[Version comparison data]
☆ ☆ ☆
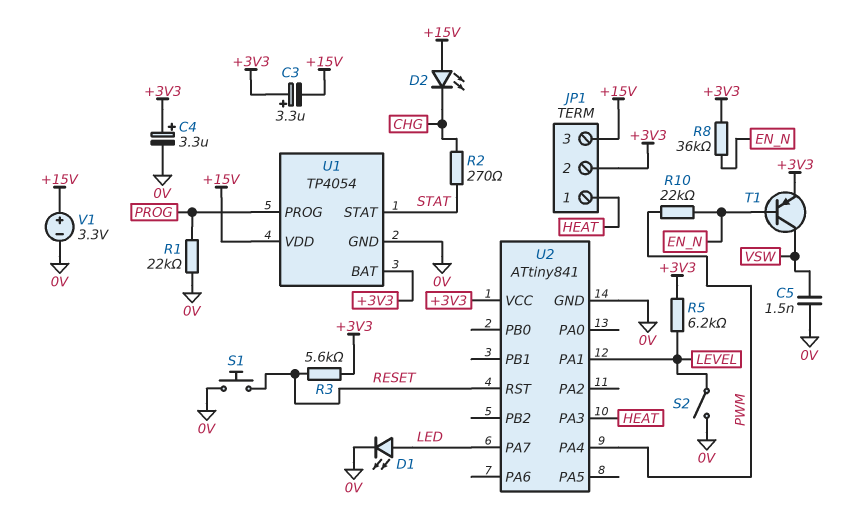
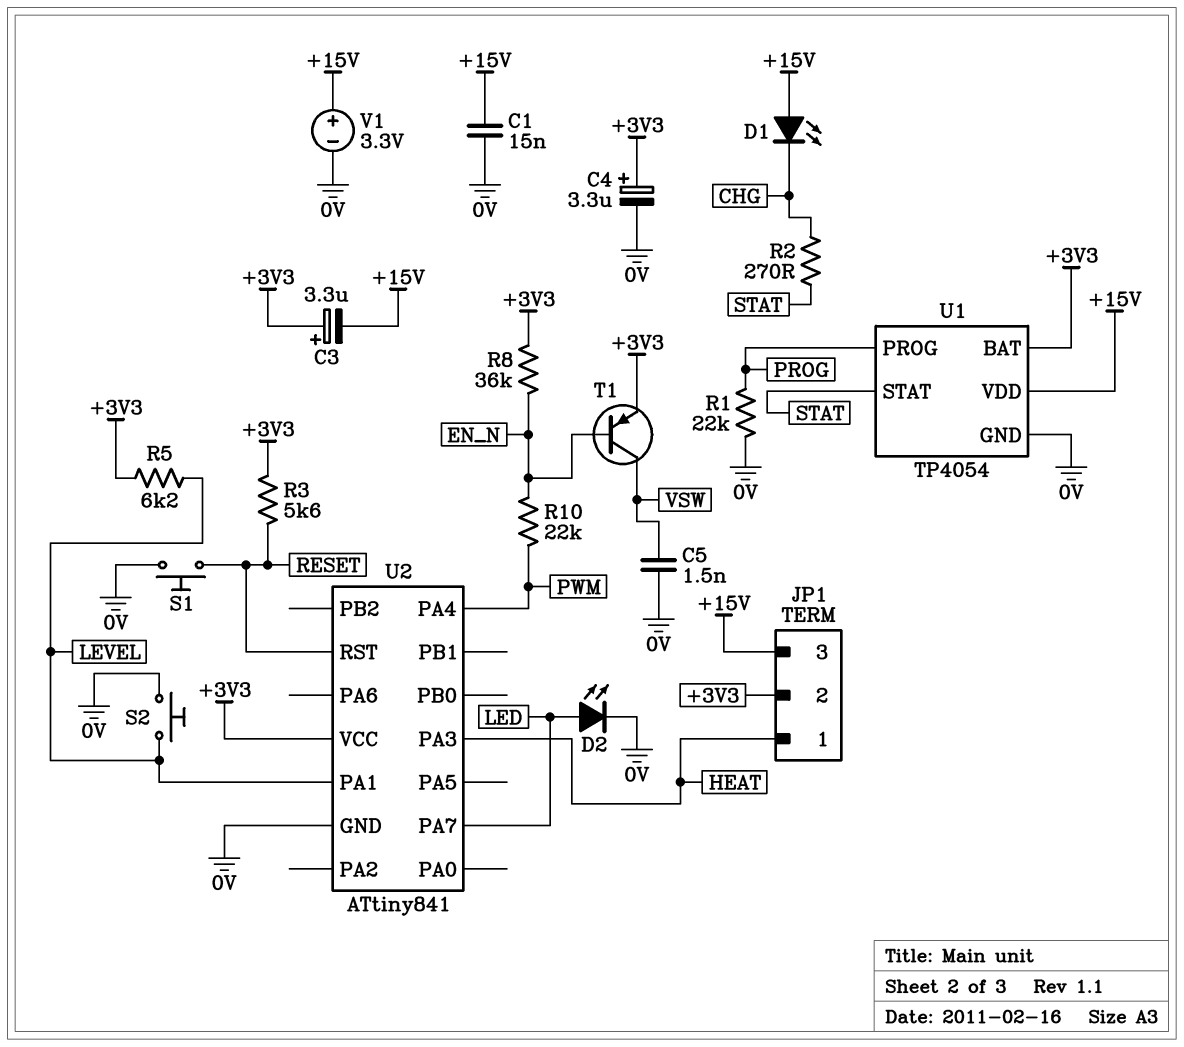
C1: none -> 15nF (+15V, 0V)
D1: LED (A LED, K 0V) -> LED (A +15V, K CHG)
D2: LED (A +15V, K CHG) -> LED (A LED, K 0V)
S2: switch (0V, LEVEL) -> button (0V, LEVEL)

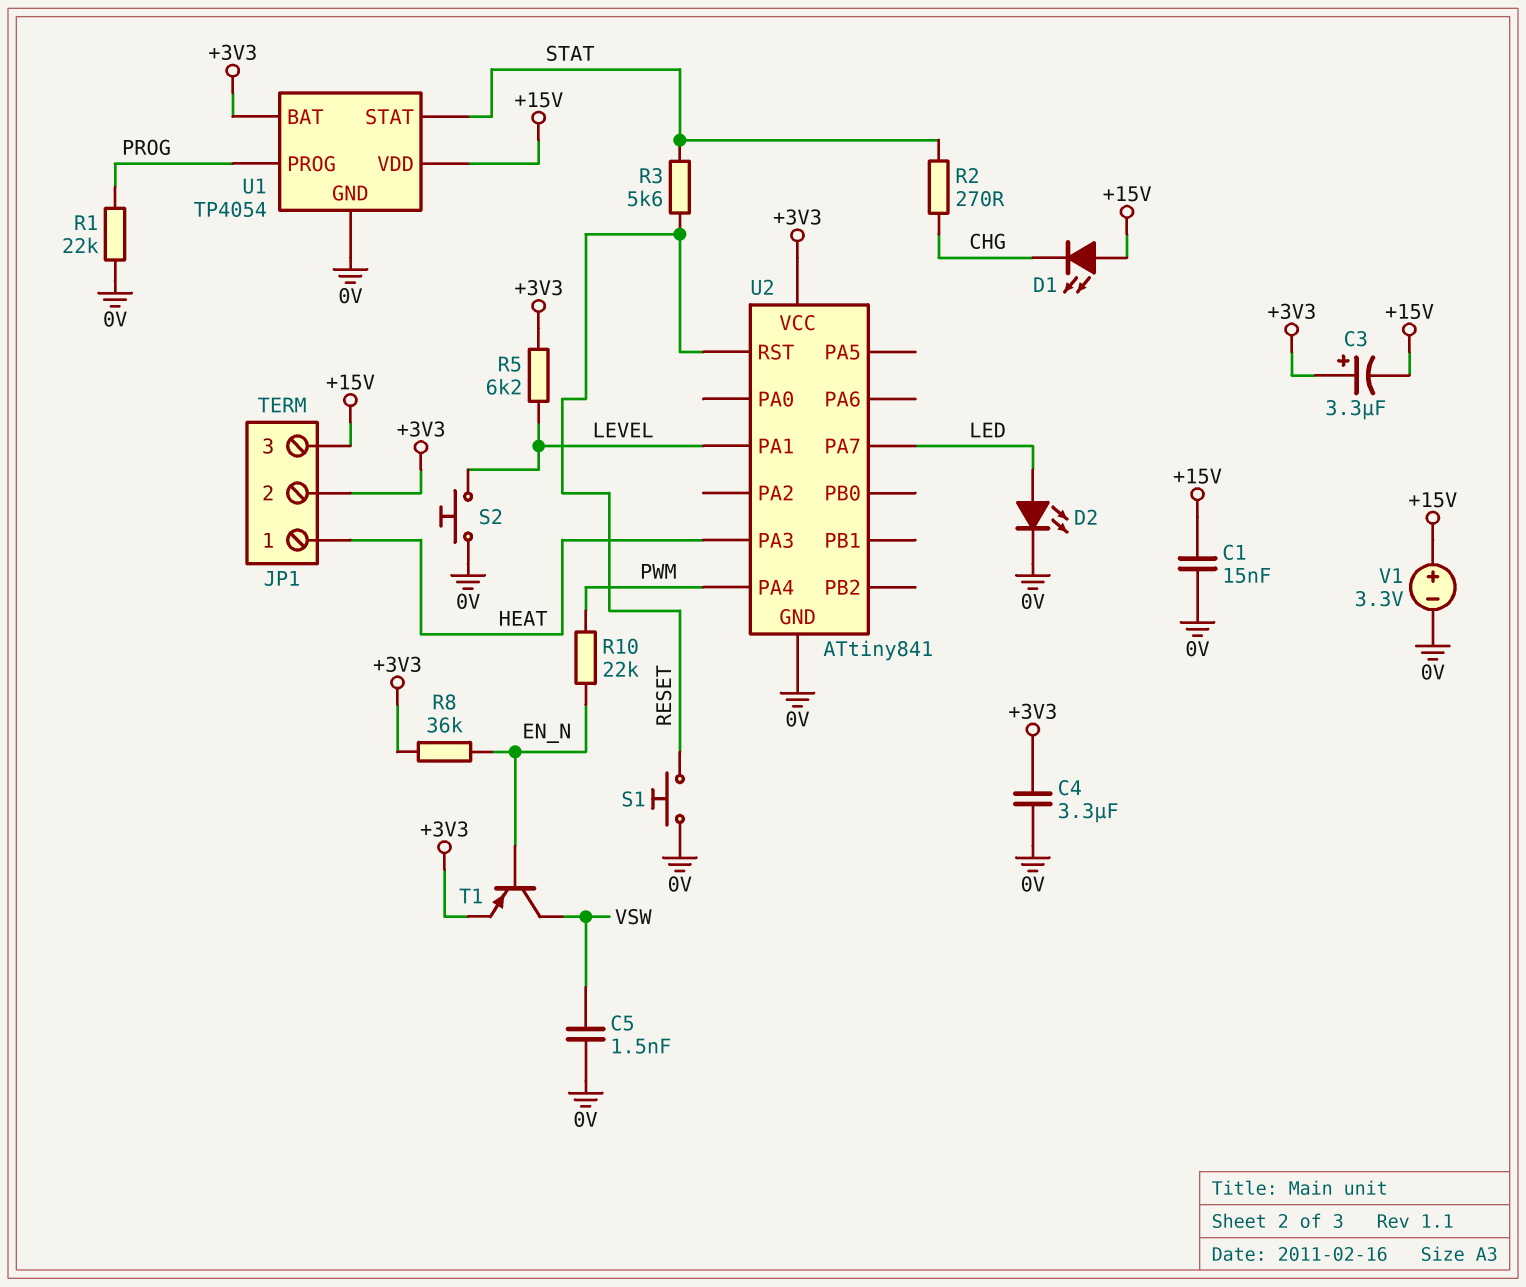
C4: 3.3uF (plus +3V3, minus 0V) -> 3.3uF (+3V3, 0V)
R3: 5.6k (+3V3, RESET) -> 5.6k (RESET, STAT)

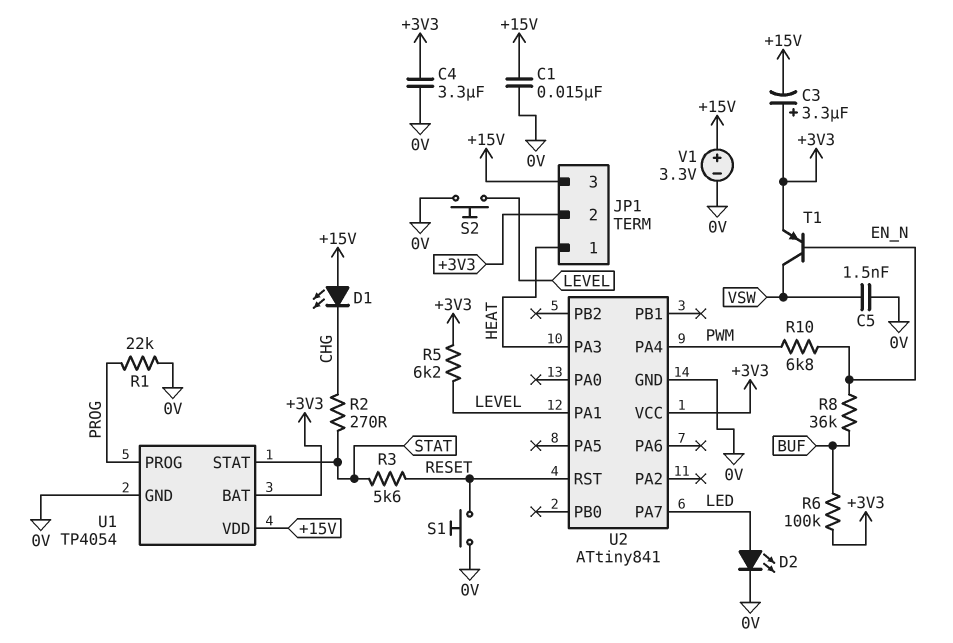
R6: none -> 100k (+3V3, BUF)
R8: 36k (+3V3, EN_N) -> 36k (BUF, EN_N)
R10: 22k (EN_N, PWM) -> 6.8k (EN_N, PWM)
☆ ☆ ☆
■ EXERCISE OBJECTIVE
Print every entry above again without changing a word, and omit the pictures.

■ SOLUTION
C1: none -> 15nF (+15V, 0V)
D1: LED (A LED, K 0V) -> LED (A +15V, K CHG)
D2: LED (A +15V, K CHG) -> LED (A LED, K 0V)
S2: switch (0V, LEVEL) -> button (0V, LEVEL)

C4: 3.3uF (plus +3V3, minus 0V) -> 3.3uF (+3V3, 0V)
R3: 5.6k (+3V3, RESET) -> 5.6k (RESET, STAT)

R6: none -> 100k (+3V3, BUF)
R8: 36k (+3V3, EN_N) -> 36k (BUF, EN_N)
R10: 22k (EN_N, PWM) -> 6.8k (EN_N, PWM)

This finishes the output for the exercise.